WORKING DATA
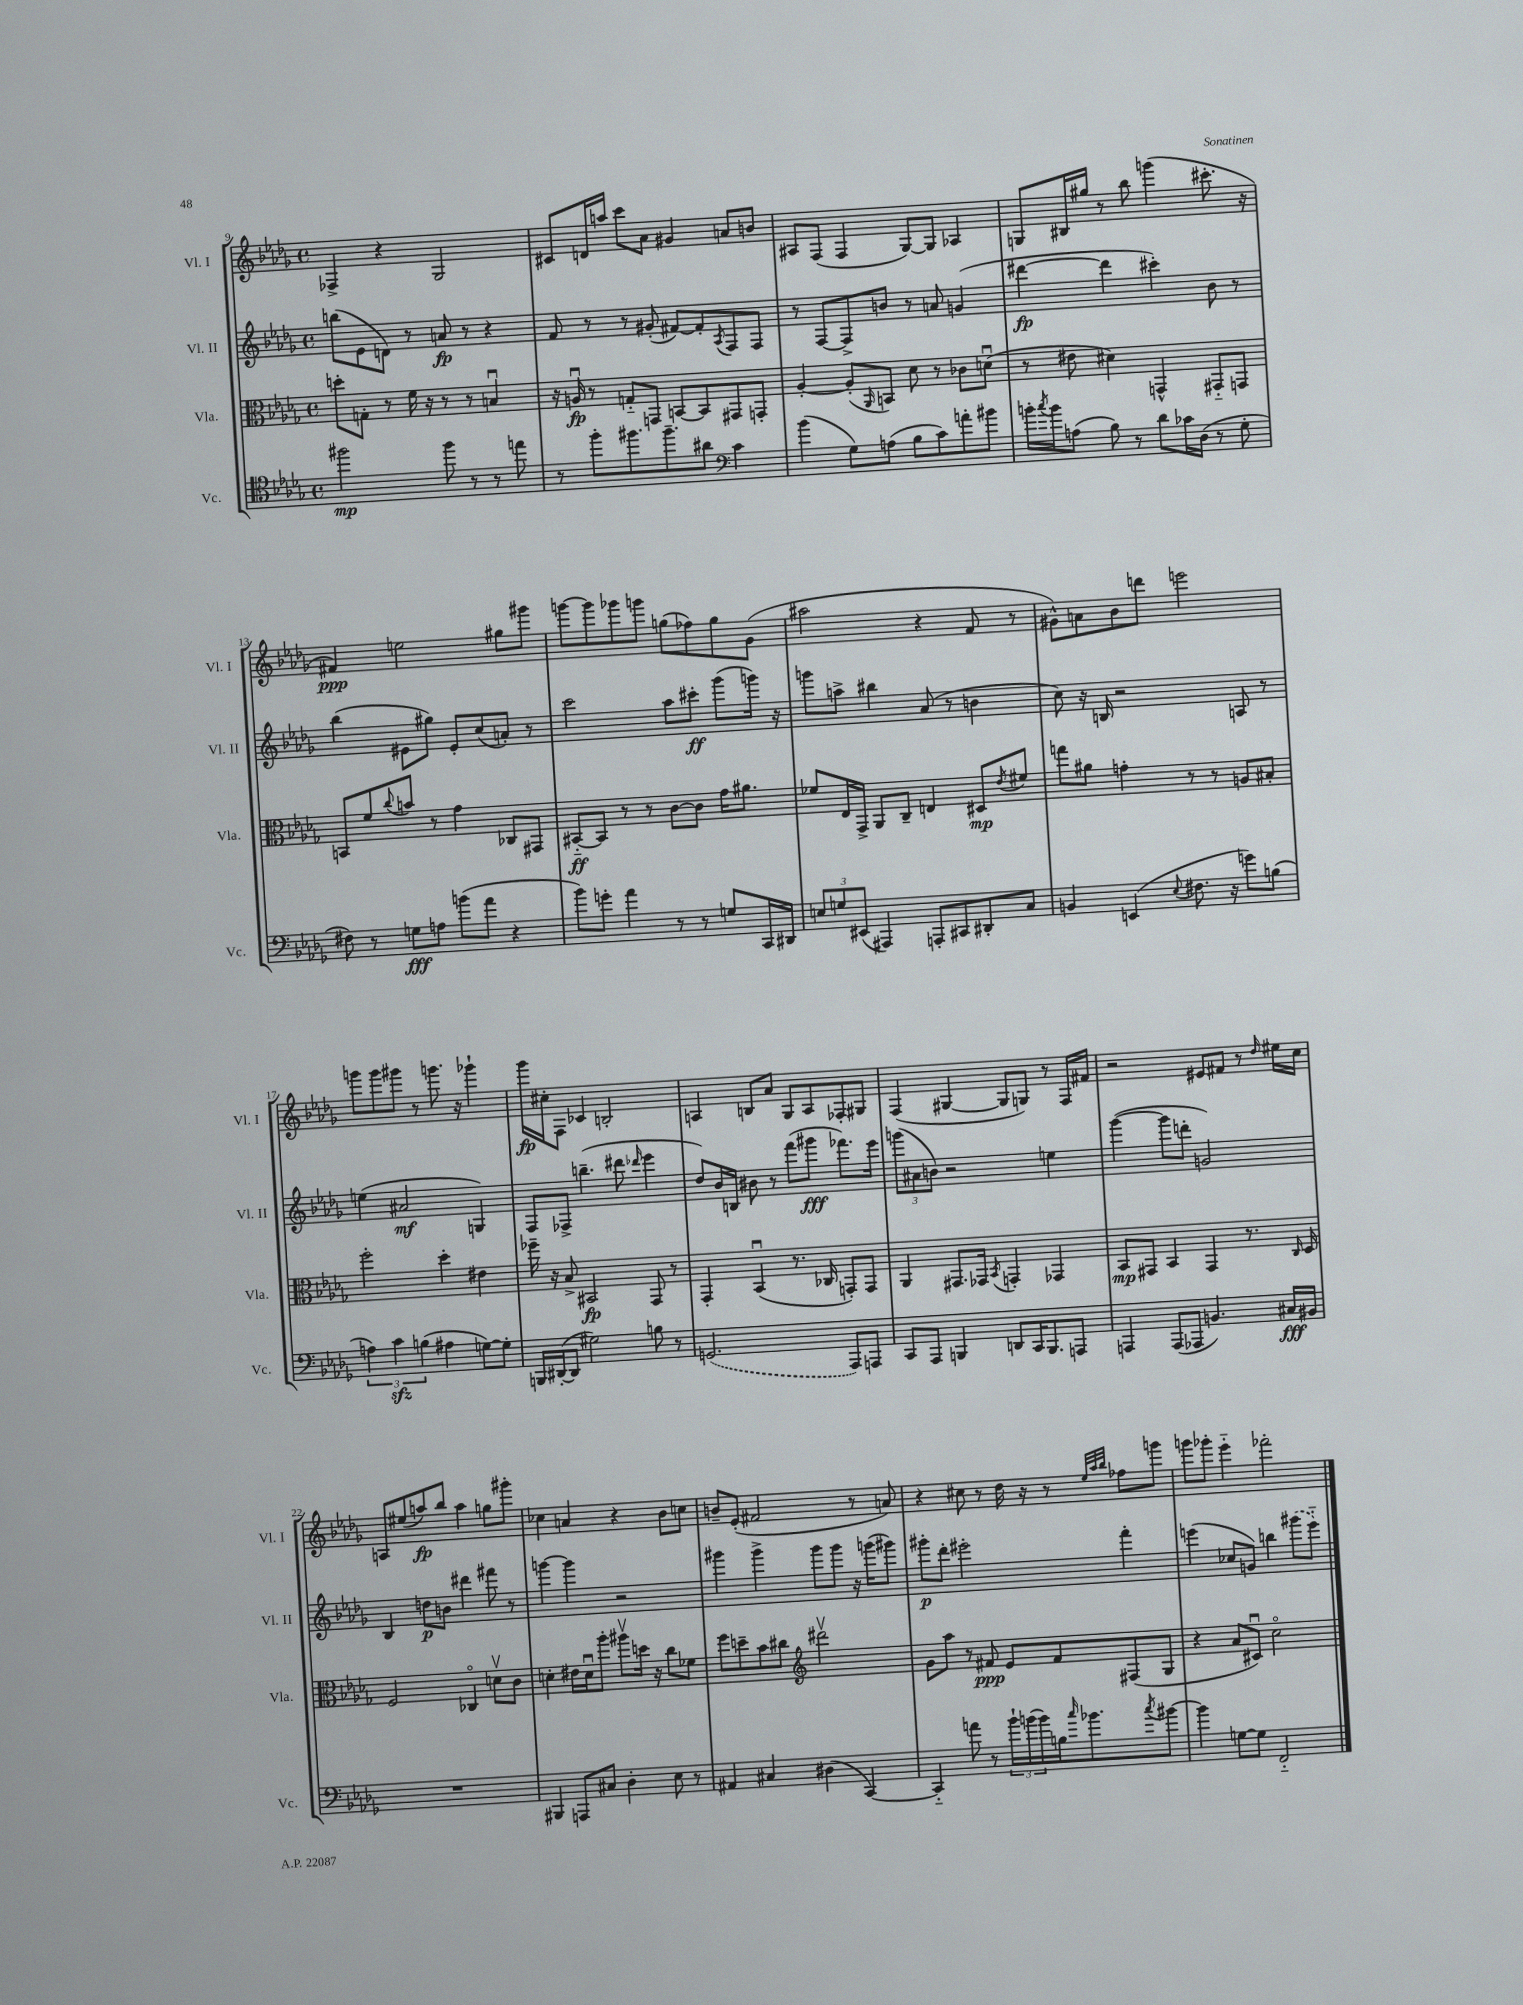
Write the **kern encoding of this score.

**kern	**kern	**kern	**kern
*staff4	*staff3	*staff2	*staff1
*clefC4	*clefC3	*clefG2	*clefG2
*k[b-e-a-d-g-]	*k[b-e-a-d-g-]	*k[b-e-a-d-g-]	*k[b-e-a-d-g-]
*M4/4	*M4/4	*M4/4	*M4/4
*met(c)	*met(c)	*met(c)	*met(c)
2ff#	8dd'	(8bb	4F-^
.	8G'	8e-	.
.	8r	8d)	4r
.	16f	8r	.
.	16r	.	.
8ff#	8r	8a	2G-
8r	8r	8r	.
8r	4Bu	4r	.
8ee	.	.	.
=	=	=	=
8r	16r	8f	8c#
.	16Au	.	.
8ff'	8r	8r	16d
.	.	.	16aa
8.ff#	8G'~	8r	8ccc
.	8GG	(8g#'	8a-
8.ff#~	.	.	.
.	[8BB	[8f#)	4g#
8a#	8BB]	8f#']	.
*clefF4	*	*	*
.	.	8qA-	.
4c	8GG#	8F	8a
.	8GG'	8F	8b
=	=	=	=
(4b-	[4A-'	8r	8A#
.	.	[8F	(8F
8G-)	(8A-']	8F^]	4F
.	16qqAA-	.	.
(8A	8BB)	8b	.
8B-	8d-	8r	[8G-)
8c)	8r	8a	8G-]
8a'	8c-	(4g	4A-
8b#	(8du	.	.
=	=	=	=
16b'	8r	[4ddd#	8G
8qcc	.	.	.
16b	.	.	.
(8A	8e#	.	16B#
.	.	.	16gg#
8B-)	4d#)	4ddd#]	8r
8r	.	.	8bb-
8d-	4GG^^	4ccc#')	(4ggg
16c-	.	.	.
(16D-	.	.	.
8r	8GG#'~	8b-	8.ccc#'
8G-'	8GG	8r	.
.	.	.	16r
=	=	=	=
8F#)	8BB	(4bb-	4f#)
8r	8f	.	.
.	8qqcc	.	.
8G	8b	8e#	2ee
8A	8r	8gg#)	.
(8b	4g-	8e#'	.
8a-	.	(8cc	.
4r	8C-	8a')	8gg#
.	8GG#	8r	8ggg#
=	=	=	=
8b-)	[8BB#'~	2ccc	[8ggg
8g'	8BB#]	.	8ggg]
4a-	8r	.	8ggg-
.	8r	.	8ggg
8r	[8c	8aa-	(8gg
8r	8c]	8ccc#'	8ff-)
8G	16g-	(8ggg-	8gg
.	8.a#	.	.
16CC	.	16ggg)	(8g-
16DD#	.	16r	.
=	=	=	=
12E	8f-	8ggg	2aa#
12G	.	.	.
.	16E-	8aa^	.
(12EE#	.	.	.
.	16GG-^	.	.
4AAA#)	8AA-	4bb#	.
.	8C~	.	.
8AAA'	4E	(8a-	4r
8CC#	.	8r	.
8DD#'	8D#	4b	8f
.	8qe-	.	.
8C	8f#	.	8r
=	=	=	=
4BB	8gg	8cc)	8g#^^)
.	8a#	16r	8a
.	.	16B	.
(4EE	4g'	2r	8b-
.	.	.	8ddd
8qqE-	.	.	.
8.F#	8r	.	2eee
.	8r	.	.
16r	.	.	.
8g)	8A	8A	.
(8B	8B#'	8r	.
=	=	=	=
6A)	2ff'	(4ee	8ggg
.	.	.	8ggg
6c	.	.	.
.	.	2a#	8ggg#
(6B	.	.	.
.	.	.	8r
4A#	4dd-'	.	8.ggg
.	.	.	16r
[8G)	4e#	4G)	4ggg-`
8G']	.	.	.
=	=	=	=
16BBB	16ff-~	8F	16ggg-
([16DD#'	16r	.	16cc#'
8DD#]	8B-^	8F-^	8F
2G#)	2BB#	(4.bb~	4c-
.	.	.	2B'
.	.	8ddd#	.
.	.	16qqddd-	.
8B	8GG-	4eee-	.
8r	8r	.	.
=	=	=	=
(2.GG	4GG-'	8dd-)	4A
.	.	16b-	.
.	.	16B	.
.	(4BB-u	8b#	8B
.	.	8r	8a-
.	8.r	(8fff	8G-
.	.	8ggg#	8A
.	16C-	.	.
8AAA-)	8GG')	8.fff-)	8F-'
8AAA	8GG	.	8G#
.	.	16eee-	.
=	=	=	=
8CC	4AA-	(12ggg	(4F
.	.	12a#	.
8AAA-	.	.	.
.	.	12b)	.
4BBB	8.GG#	2r	[4G#
.	16GG-	.	.
.	8qBB-	.	.
8DD	4GG'	.	8G#]
16CC	.	.	8G)
8.BBB	.	.	.
.	4GG-	4ee	8r
8AAA	.	.	16F
.	.	.	16f#
=	=	=	=
4AAA	8BB-	([4ggg-	2r
.	8GG#	.	.
(8AAA	4BB-	8ggg-]	.
8AAA-	.	8ddd'	.
4.BB)	4GG#	2g)	8e#
.	.	.	8f#
.	8.r	.	8r
.	.	.	16qqdd-
16C#	.	.	16ee#
.	16qqC	.	.
16BB#	16D-	.	16cc
=	=	=	=
1r	2F	4B-	8A
.	.	.	(8ee#
.	.	8dd	8aa)
.	.	8b	8bb-
.	4C-o	4ddd#	4aa
.	8dv	8fff#	8gg
.	8c	8r	8ggg#'
=	=	=	=
4BBB#	4d'	[4ggg	4cc-
8AAA	16e#	4ggg]	4a
.	16du	.	.
8C#	8aa-'	.	.
4D-'	8aa#v	2r	4r
.	16dd	.	.
.	16r	.	.
8E-	8cc	.	8b-
8r	8f-	.	8cc
=	=	=	=
4AA#	8ff	4ggg#	8b~
.	8dd~	.	(8e-'
4C#	8b-	4ggg#^	2f#
.	8cc#	.	.
*	*clefG2	*	*
(4D#	2ddd#v	8ggg#	.
.	.	8ggg#	.
[4CC)	.	16r	8r
.	.	(16ggg	.
.	.	8ggg#)	8a)
=	=	=	=
4CC'~]	8g-	8ggg#'	4r
.	8aa-	8ddd-'	.
8a	8r	2eee#'	8cc#
8r	8f#	.	8r
24b-`	8e-	.	16dd-
(24b	.	.	.
.	.	.	16r
24b)	.	.	.
16B	8f#	.	8r
16qqcc	.	.	.
8.b-	.	.	.
.	.	.	32qqee-
.	.	.	32qqaa-
.	.	.	32qqbb-
.	(8F#	4fff'	8ff-
8qcc	.	.	.
[8b#	8G-	.	8ggg
=	=	=	=
4b#]	4r	(4eee	8ggg
.	.	.	8ggg-'
[8G	8a-	8cc-	4eee-'~
8G]	8c#u)	8g)	.
2FF'~	2cco	4bb	2fff-'
.	.	(8ggg#	.
.	.	8eee'~)	.
==	==	==	==
*-	*-	*-	*-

WHAT IS EXPECTED
Identify every line of the data above that contains the string "kern", counting only matches with the same upper- and lowercase letters, and copy each of those lines.

REPLY TO THE TASK
Write the **kern encoding of this score.
**kern	**kern	**kern	**kern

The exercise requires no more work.